### EXCERPTED DATA
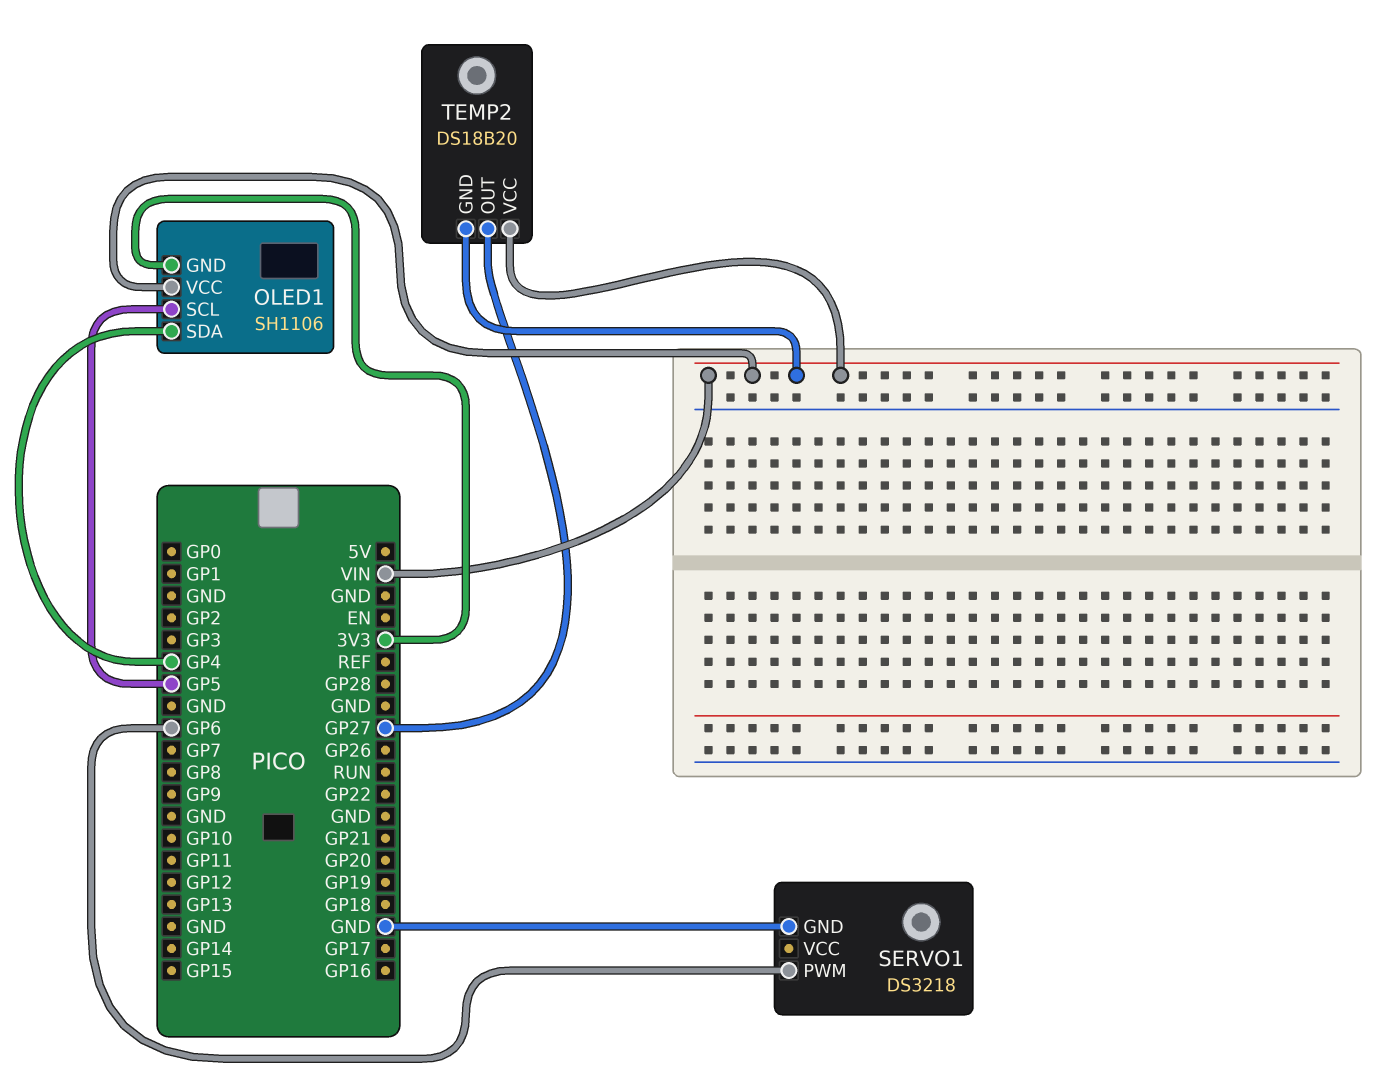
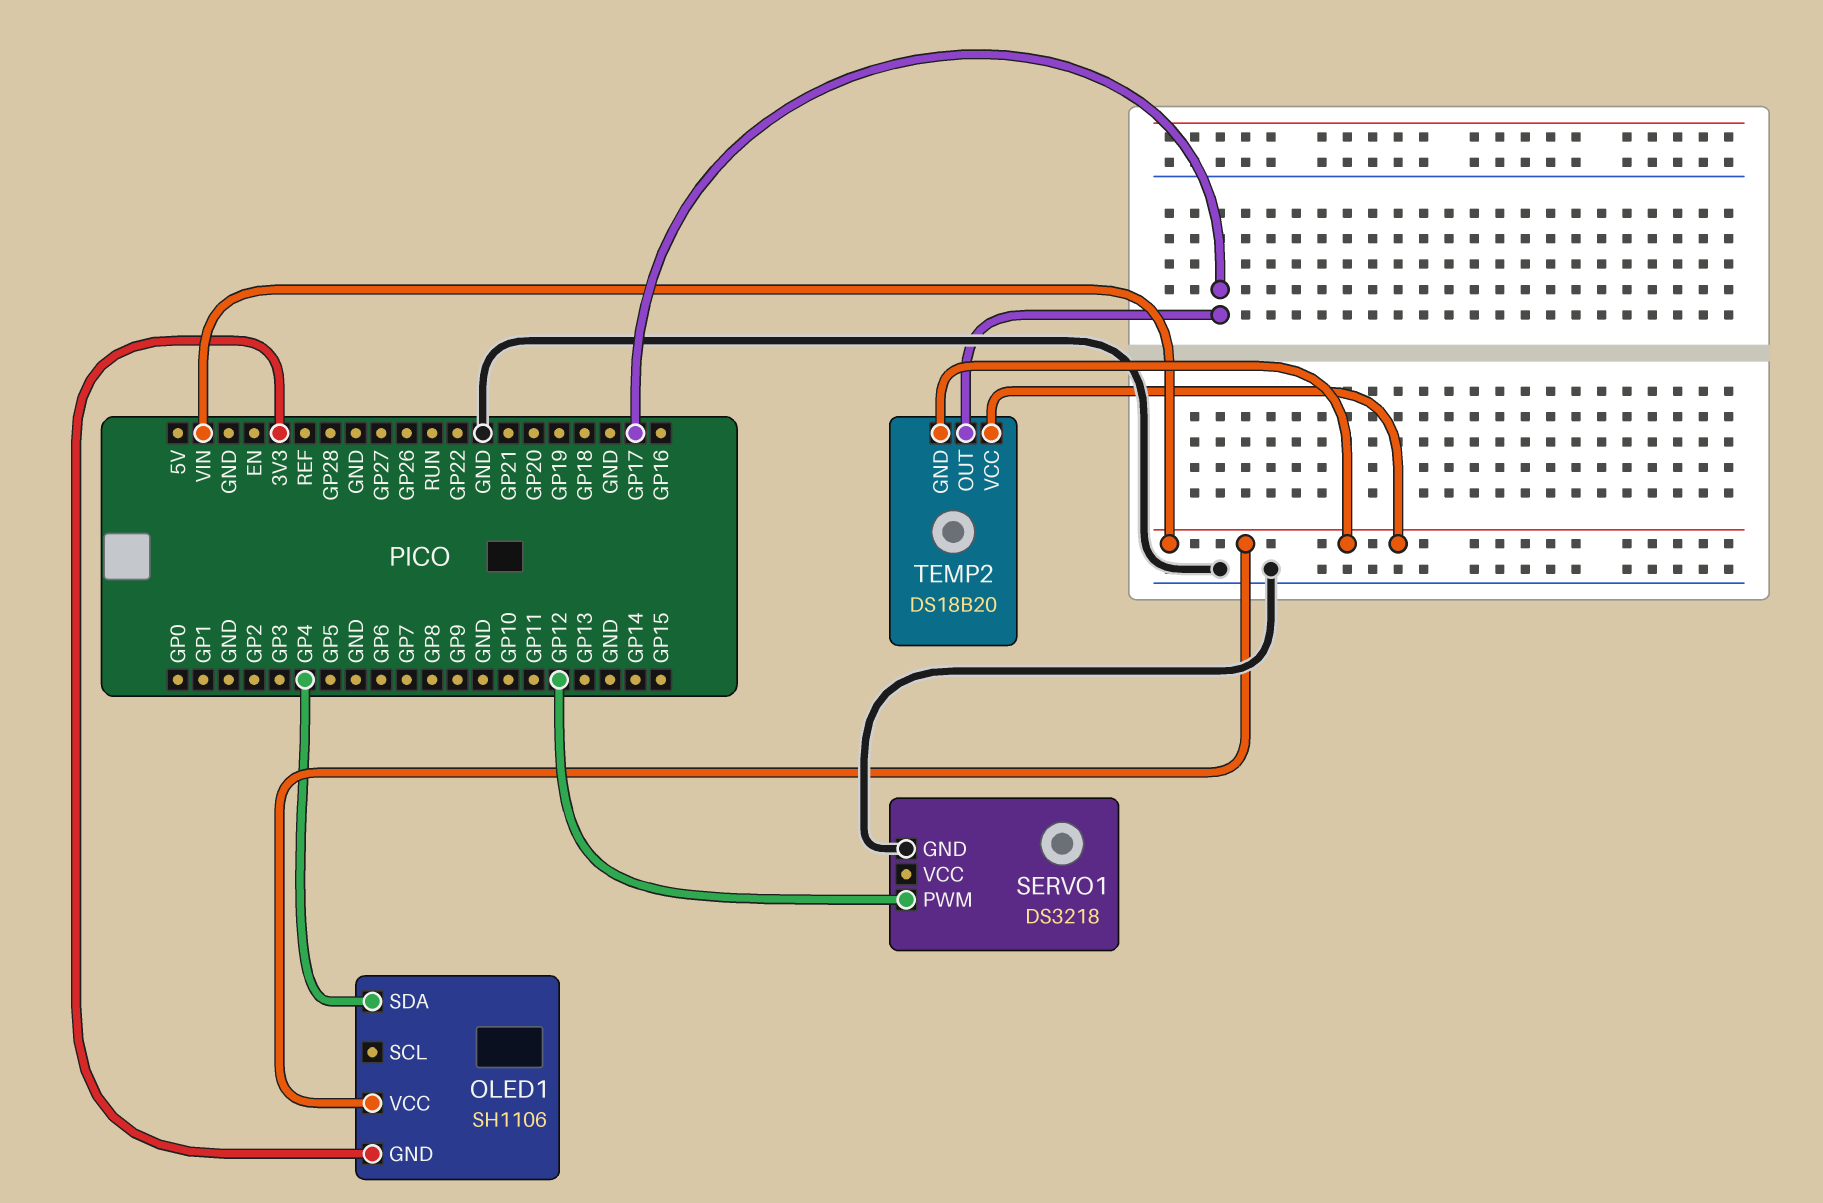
OLED1 pin SCL: GP5 -> none
SERVO1 pin PWM: GP6 -> GP12
TEMP2 pin OUT: GP27 -> GP17

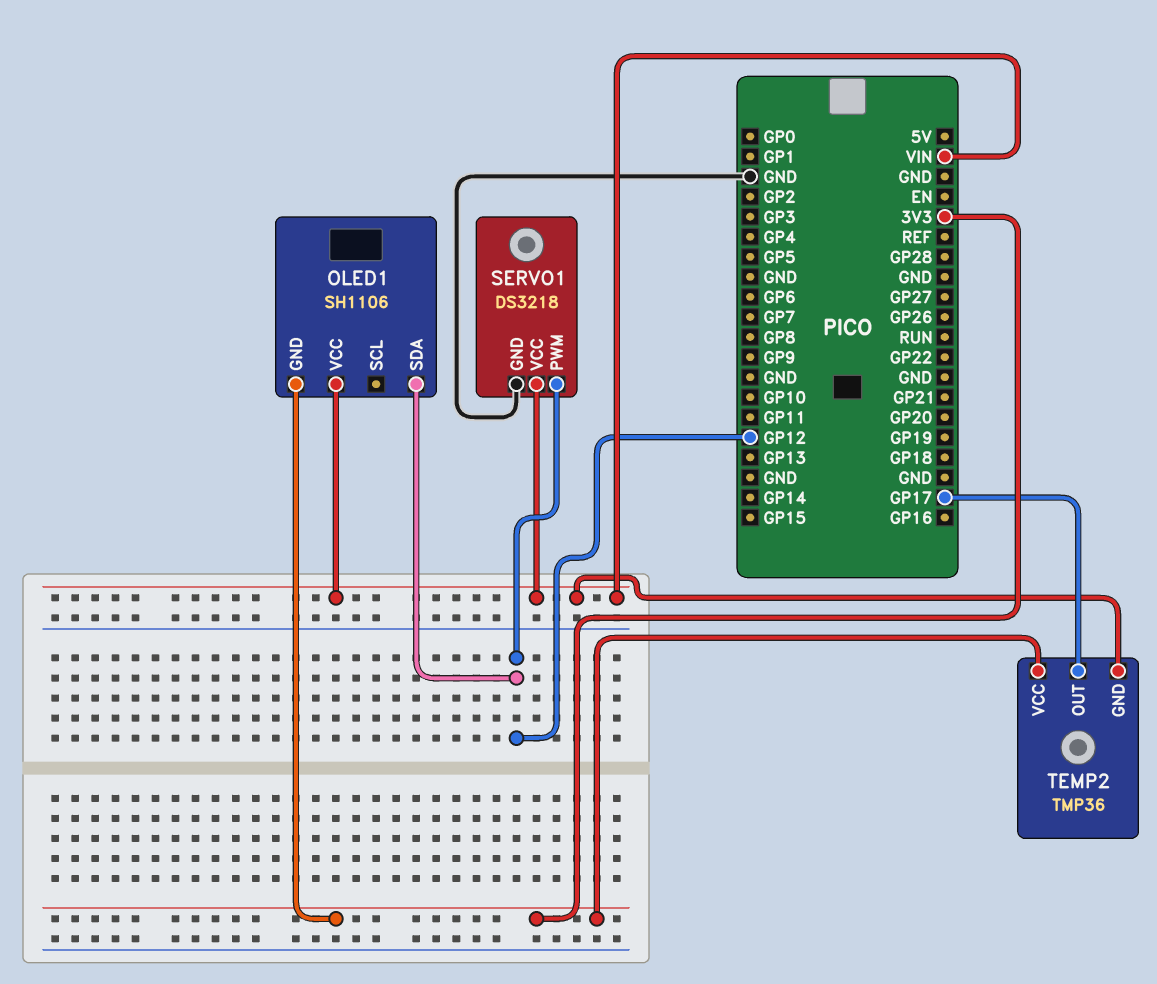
OLED1 pin SDA: GP4 -> GP12
SERVO1 pin VCC: none -> VIN
TEMP2: DS18B20 -> TMP36
TEMP2 pin VCC: VIN -> 3V3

### TASK BRIEF
Could you write out every line above exactly as it stands, with no images?

### WRITTEN RESPONSE
OLED1 pin SCL: GP5 -> none
SERVO1 pin PWM: GP6 -> GP12
TEMP2 pin OUT: GP27 -> GP17

OLED1 pin SDA: GP4 -> GP12
SERVO1 pin VCC: none -> VIN
TEMP2: DS18B20 -> TMP36
TEMP2 pin VCC: VIN -> 3V3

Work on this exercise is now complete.